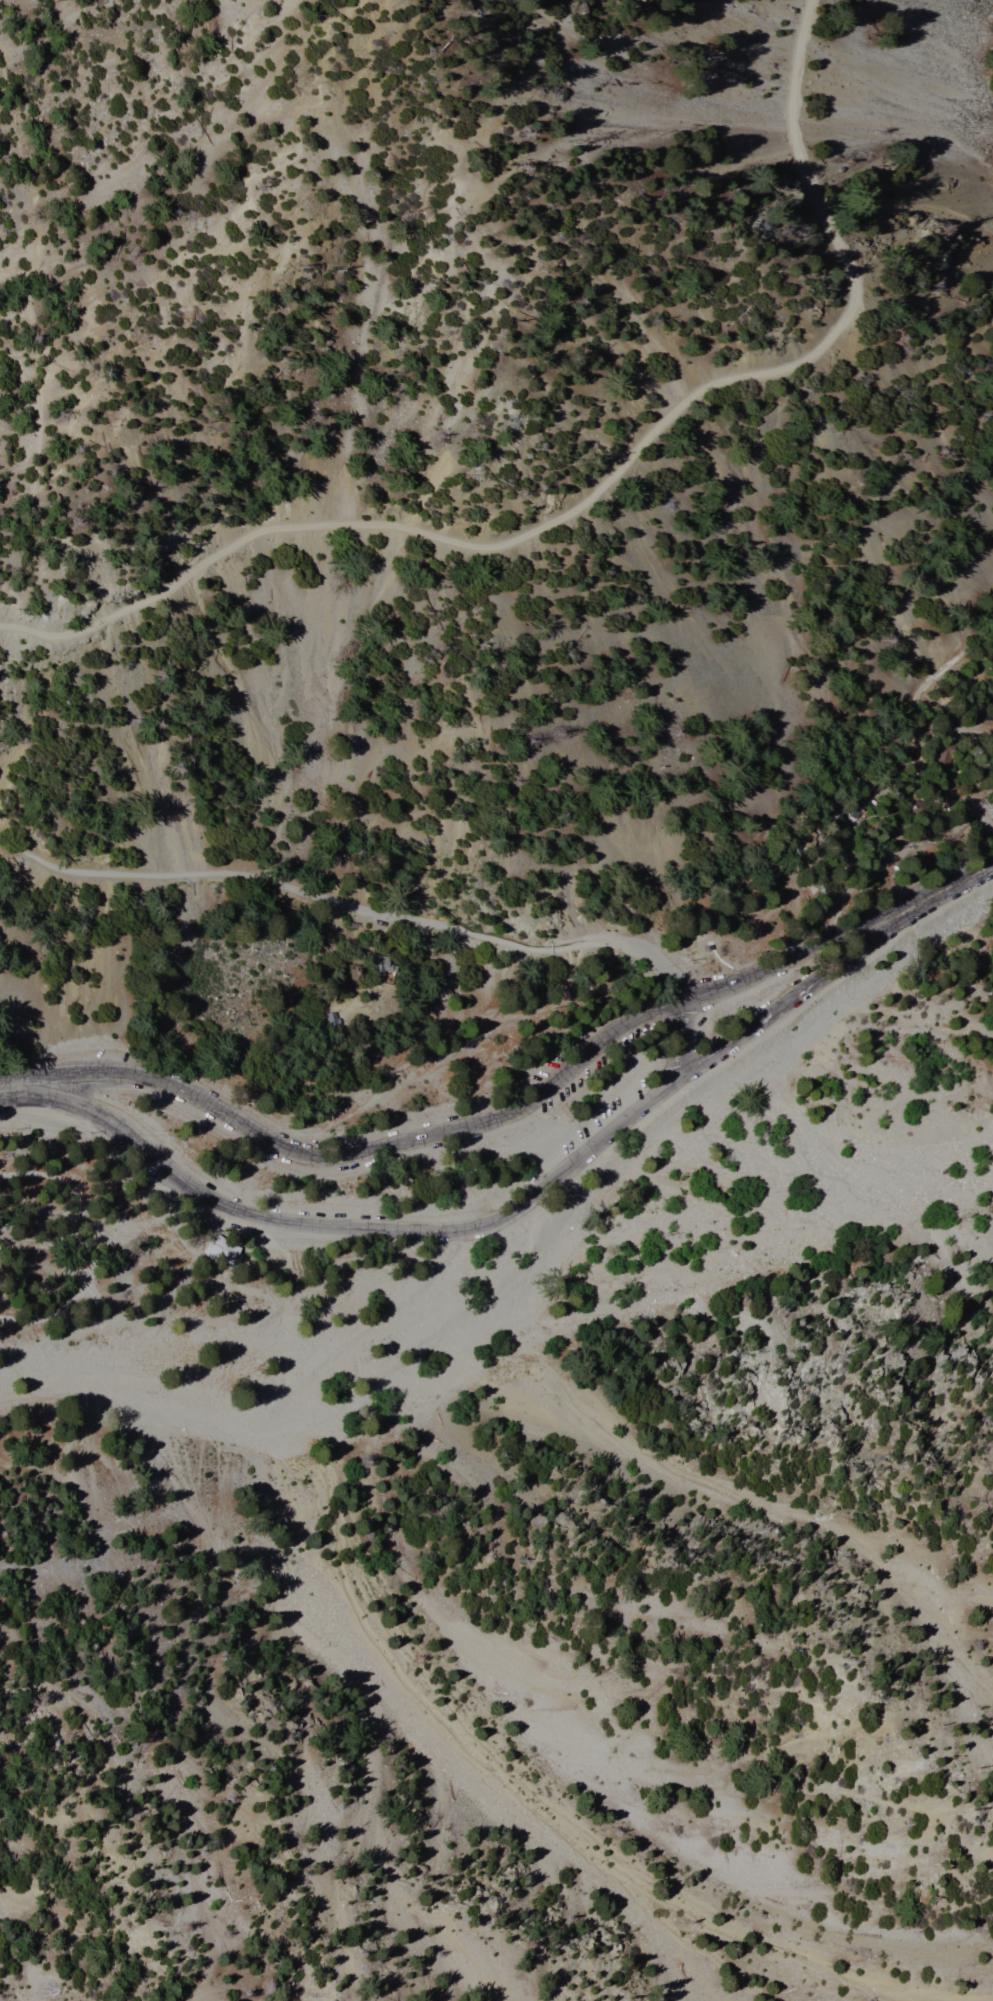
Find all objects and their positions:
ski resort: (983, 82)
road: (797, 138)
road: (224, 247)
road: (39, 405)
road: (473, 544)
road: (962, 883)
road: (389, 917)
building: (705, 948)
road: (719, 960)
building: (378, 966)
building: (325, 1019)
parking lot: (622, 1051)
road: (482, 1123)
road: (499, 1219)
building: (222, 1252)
■ ■ ■ ■ ■
Task details = Your copy should restate every record word for word and contain no pictures.

Worked solution =
Find all objects and their positions:
ski resort: (983, 82)
road: (797, 138)
road: (224, 247)
road: (39, 405)
road: (473, 544)
road: (962, 883)
road: (389, 917)
building: (705, 948)
road: (719, 960)
building: (378, 966)
building: (325, 1019)
parking lot: (622, 1051)
road: (482, 1123)
road: (499, 1219)
building: (222, 1252)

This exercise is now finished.